[Task] The material below holds a span beginning at the line with "Here is an image." and ending at the line with "Given the image: H&E-stained". Quote that span exactly, both ends included, and only that span.

** BEGIN **

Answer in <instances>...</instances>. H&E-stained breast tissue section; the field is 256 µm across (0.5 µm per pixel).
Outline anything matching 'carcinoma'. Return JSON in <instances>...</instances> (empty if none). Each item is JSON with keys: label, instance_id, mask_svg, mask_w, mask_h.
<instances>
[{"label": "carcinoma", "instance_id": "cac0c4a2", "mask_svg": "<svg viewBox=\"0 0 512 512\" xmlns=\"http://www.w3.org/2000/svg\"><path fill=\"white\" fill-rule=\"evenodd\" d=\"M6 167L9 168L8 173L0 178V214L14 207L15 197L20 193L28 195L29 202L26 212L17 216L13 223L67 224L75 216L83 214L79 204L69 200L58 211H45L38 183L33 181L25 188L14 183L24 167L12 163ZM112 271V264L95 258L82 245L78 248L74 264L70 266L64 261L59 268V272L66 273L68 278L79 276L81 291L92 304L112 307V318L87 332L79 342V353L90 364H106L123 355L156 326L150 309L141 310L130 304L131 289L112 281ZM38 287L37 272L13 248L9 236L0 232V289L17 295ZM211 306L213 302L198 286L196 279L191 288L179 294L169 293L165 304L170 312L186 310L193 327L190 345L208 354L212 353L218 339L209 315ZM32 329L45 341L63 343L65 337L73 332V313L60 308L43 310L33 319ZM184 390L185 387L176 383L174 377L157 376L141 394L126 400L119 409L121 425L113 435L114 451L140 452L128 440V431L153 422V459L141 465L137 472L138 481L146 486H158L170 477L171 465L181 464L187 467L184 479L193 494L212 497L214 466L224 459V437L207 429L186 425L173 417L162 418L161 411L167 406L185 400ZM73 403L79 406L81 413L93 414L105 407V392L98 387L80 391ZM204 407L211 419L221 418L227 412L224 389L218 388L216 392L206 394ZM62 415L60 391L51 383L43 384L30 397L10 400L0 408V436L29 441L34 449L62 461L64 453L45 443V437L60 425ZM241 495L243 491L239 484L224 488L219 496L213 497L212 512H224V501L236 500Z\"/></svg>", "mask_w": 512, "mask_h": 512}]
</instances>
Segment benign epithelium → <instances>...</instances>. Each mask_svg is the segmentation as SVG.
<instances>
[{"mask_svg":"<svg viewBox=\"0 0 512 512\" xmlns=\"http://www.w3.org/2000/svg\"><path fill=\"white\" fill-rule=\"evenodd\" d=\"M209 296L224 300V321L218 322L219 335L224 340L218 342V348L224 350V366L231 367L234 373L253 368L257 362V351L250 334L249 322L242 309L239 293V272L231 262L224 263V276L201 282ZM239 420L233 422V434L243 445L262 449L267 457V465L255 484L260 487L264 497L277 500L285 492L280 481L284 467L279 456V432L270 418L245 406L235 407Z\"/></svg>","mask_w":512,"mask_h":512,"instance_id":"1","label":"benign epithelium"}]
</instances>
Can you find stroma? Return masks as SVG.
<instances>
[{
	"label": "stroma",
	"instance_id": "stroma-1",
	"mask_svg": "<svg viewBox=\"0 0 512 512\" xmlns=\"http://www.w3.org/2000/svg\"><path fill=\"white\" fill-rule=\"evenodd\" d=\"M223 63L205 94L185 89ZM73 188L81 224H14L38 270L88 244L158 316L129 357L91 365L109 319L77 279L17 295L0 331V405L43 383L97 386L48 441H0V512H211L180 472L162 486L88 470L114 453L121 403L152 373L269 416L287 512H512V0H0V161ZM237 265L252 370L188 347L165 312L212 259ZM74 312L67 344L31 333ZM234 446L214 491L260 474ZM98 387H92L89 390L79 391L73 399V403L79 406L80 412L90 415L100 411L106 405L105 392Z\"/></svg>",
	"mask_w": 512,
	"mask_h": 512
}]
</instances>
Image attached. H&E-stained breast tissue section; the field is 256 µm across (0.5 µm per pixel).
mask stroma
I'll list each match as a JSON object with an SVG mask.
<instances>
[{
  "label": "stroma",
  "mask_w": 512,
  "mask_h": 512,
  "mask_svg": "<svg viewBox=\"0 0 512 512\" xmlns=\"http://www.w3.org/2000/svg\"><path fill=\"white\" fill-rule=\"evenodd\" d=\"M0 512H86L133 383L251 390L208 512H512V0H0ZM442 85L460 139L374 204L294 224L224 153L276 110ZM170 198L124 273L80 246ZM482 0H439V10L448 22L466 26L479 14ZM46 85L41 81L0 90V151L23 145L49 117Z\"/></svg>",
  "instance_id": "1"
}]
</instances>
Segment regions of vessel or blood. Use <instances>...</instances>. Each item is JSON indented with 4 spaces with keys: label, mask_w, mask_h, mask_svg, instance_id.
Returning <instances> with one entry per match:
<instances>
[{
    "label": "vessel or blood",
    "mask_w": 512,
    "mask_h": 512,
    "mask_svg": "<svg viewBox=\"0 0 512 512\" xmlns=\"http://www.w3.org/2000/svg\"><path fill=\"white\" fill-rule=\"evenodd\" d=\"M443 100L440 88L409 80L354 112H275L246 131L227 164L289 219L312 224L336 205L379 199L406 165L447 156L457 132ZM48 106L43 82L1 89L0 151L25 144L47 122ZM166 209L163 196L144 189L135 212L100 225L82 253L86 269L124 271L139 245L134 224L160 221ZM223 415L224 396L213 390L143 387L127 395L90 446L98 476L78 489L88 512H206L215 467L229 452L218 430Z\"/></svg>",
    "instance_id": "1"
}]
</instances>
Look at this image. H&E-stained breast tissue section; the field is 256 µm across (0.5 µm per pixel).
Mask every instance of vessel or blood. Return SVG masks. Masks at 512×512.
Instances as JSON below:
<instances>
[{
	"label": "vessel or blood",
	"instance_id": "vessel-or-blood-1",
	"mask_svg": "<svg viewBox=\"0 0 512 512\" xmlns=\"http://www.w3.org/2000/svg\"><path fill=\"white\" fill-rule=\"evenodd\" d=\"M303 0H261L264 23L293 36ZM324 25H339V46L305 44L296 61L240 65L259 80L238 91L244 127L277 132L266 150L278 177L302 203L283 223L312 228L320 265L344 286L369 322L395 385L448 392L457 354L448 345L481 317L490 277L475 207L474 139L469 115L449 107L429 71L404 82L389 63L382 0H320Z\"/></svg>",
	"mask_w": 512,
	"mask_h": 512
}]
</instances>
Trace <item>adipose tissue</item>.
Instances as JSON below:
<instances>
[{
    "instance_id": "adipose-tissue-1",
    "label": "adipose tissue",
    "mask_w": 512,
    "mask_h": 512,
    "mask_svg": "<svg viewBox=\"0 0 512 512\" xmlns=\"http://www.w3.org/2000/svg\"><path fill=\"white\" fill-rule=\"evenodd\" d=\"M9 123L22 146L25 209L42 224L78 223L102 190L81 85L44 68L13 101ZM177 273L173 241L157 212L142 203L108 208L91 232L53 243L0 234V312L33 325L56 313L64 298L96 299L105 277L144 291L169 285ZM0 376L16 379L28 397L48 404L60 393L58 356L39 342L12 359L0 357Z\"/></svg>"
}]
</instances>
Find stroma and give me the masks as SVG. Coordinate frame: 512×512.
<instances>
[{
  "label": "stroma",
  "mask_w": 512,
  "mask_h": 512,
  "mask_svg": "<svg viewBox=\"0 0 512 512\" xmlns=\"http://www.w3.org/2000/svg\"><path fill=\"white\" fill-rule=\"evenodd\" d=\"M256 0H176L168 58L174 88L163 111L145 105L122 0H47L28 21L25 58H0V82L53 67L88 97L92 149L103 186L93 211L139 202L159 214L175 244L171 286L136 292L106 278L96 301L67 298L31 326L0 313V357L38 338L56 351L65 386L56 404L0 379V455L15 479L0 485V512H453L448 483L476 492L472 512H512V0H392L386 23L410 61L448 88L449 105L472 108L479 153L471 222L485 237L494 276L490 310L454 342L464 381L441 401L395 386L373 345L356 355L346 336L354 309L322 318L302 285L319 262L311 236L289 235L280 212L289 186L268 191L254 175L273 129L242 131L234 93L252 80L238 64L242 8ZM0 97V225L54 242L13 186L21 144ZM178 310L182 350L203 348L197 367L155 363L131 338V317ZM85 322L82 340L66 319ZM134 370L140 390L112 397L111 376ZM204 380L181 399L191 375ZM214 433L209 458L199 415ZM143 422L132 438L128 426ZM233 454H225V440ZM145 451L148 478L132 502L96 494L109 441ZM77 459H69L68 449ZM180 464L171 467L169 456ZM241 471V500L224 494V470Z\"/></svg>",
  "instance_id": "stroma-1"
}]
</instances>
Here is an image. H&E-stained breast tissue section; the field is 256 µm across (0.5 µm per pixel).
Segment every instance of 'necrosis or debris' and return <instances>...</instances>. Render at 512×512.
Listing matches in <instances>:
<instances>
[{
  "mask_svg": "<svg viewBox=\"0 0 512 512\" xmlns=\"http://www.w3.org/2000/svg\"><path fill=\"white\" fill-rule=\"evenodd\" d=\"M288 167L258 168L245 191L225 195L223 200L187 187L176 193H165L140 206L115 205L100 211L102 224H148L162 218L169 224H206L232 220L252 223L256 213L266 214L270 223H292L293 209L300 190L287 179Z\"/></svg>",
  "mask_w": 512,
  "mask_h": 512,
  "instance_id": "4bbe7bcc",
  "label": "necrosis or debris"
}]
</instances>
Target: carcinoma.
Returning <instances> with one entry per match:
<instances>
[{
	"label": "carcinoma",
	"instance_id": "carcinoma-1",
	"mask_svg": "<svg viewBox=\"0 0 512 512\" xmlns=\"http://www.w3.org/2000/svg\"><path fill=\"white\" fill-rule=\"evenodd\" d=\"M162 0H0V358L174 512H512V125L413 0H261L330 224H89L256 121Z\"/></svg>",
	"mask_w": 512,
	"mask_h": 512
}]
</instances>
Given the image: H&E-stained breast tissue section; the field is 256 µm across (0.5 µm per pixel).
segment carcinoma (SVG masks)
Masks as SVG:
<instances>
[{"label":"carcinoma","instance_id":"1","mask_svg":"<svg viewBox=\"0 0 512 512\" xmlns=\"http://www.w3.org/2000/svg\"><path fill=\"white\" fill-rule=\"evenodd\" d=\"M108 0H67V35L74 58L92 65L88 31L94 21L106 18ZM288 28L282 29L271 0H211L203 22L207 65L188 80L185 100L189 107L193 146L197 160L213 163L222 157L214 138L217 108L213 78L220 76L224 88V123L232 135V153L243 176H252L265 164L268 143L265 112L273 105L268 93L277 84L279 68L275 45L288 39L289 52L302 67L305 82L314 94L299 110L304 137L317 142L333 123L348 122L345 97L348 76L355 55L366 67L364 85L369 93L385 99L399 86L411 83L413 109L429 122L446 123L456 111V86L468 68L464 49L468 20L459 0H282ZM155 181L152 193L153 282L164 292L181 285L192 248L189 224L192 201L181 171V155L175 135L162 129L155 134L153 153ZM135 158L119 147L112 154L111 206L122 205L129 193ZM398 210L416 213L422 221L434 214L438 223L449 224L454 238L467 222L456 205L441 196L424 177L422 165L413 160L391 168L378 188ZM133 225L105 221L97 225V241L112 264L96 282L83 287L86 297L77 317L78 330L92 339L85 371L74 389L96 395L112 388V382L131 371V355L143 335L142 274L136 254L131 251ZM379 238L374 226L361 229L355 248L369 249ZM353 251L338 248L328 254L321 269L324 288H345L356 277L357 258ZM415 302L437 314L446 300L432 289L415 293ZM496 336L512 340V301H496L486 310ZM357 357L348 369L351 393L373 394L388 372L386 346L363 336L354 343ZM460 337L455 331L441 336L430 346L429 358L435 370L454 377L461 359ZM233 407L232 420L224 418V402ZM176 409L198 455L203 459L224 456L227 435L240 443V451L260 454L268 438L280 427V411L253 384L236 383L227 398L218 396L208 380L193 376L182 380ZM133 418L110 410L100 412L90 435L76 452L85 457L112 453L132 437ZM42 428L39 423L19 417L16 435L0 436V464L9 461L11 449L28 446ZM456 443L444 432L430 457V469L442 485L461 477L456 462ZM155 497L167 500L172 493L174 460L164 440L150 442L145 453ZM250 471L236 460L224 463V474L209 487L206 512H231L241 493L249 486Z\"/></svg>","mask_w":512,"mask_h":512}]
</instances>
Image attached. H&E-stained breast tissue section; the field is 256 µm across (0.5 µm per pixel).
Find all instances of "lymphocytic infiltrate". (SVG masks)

** END **

[Written solution]
Here is an image. H&E-stained breast tissue section; the field is 256 µm across (0.5 µm per pixel).
Segment every instance of 'necrosis or debris' and return <instances>...</instances>. Render at 512×512.
Listing matches in <instances>:
<instances>
[{
  "mask_svg": "<svg viewBox=\"0 0 512 512\" xmlns=\"http://www.w3.org/2000/svg\"><path fill=\"white\" fill-rule=\"evenodd\" d=\"M288 167L258 168L245 191L225 195L223 200L187 187L176 193H165L140 206L115 205L100 211L102 224H148L162 218L169 224H206L232 220L252 223L256 213L266 214L270 223H292L293 209L300 190L287 179Z\"/></svg>",
  "mask_w": 512,
  "mask_h": 512,
  "instance_id": "4bbe7bcc",
  "label": "necrosis or debris"
}]
</instances>
Target: carcinoma.
Returning <instances> with one entry per match:
<instances>
[{
	"label": "carcinoma",
	"instance_id": "carcinoma-1",
	"mask_svg": "<svg viewBox=\"0 0 512 512\" xmlns=\"http://www.w3.org/2000/svg\"><path fill=\"white\" fill-rule=\"evenodd\" d=\"M162 0H0V358L174 512H512V125L413 0H261L330 224H89L256 121Z\"/></svg>",
	"mask_w": 512,
	"mask_h": 512
}]
</instances>
Given the image: H&E-stained breast tissue section; the field is 256 µm across (0.5 µm per pixel).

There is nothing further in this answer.